## DATASET CONTENT
========
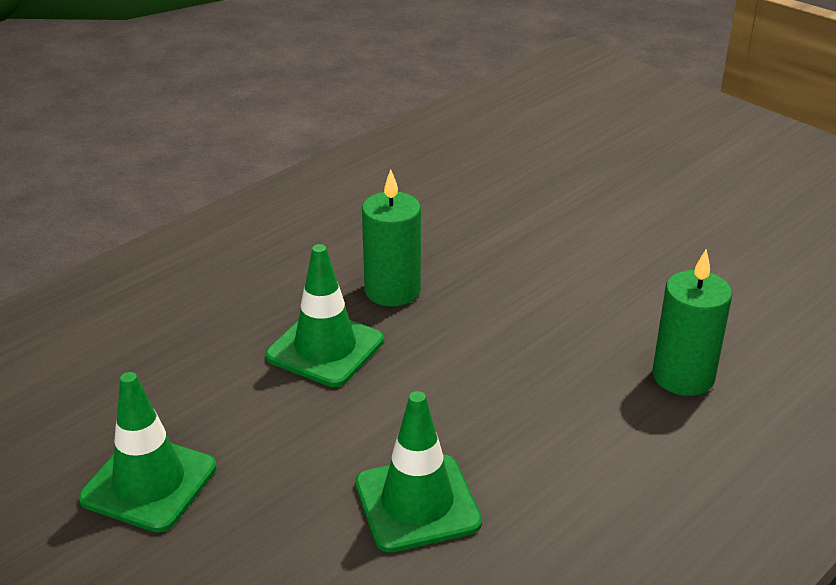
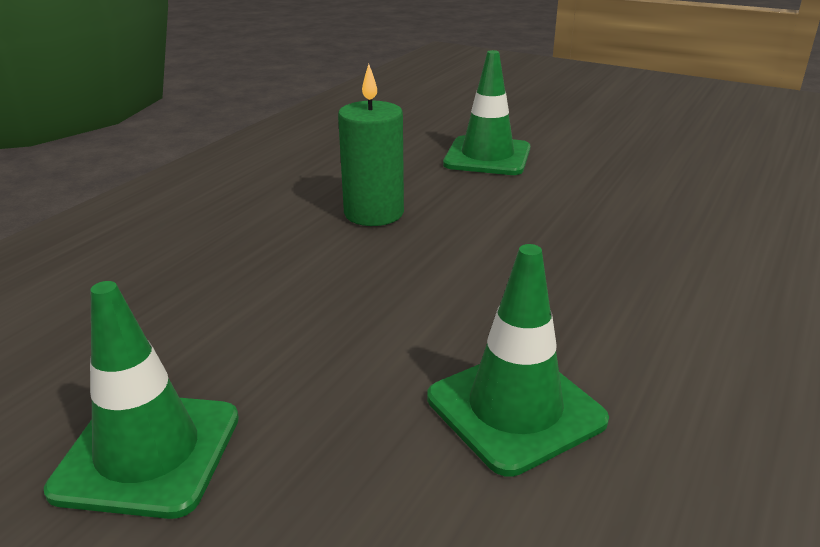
camera: 15 degrees left, 5 degrees down
(325, 348) = (325, 271): green traffic cone -> green traffic cone (487, 156)
(683, 376) = (705, 241): green candle -> none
========
Within the material above, tally each line that contains "green" and respond with the tally only.

2